WHAT THE TASK REQUIRES —
Within the data below, copy each line where the string "traffic" is found.

Stored dataset items:

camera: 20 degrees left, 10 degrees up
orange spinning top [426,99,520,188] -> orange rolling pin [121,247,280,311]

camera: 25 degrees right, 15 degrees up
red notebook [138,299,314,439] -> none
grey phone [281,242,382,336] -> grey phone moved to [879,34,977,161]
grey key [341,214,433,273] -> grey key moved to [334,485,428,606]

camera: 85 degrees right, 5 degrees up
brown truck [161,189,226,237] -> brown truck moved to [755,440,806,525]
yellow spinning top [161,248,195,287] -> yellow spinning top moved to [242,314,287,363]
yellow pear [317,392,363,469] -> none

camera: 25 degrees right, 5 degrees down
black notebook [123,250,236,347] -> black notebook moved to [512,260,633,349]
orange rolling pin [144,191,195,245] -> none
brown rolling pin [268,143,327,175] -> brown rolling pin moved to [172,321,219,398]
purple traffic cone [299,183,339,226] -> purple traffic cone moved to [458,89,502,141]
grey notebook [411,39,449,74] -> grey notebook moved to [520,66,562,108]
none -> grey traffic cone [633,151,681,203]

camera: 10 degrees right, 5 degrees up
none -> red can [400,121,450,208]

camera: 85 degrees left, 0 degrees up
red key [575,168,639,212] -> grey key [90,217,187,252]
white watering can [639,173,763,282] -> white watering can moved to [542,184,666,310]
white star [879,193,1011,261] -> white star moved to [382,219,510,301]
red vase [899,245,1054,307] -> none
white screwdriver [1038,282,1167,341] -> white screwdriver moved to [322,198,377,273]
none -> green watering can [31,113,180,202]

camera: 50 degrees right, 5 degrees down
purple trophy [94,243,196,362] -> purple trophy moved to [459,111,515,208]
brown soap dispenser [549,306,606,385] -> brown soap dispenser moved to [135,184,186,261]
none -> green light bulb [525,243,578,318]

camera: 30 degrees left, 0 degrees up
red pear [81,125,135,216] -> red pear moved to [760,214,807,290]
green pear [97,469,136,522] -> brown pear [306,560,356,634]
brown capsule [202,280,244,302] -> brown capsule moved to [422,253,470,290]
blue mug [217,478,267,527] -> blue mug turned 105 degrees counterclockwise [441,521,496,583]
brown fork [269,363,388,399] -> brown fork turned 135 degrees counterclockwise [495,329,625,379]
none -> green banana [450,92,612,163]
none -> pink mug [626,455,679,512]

TASK RESULT —
purple traffic cone [299,183,339,226] -> purple traffic cone moved to [458,89,502,141]
none -> grey traffic cone [633,151,681,203]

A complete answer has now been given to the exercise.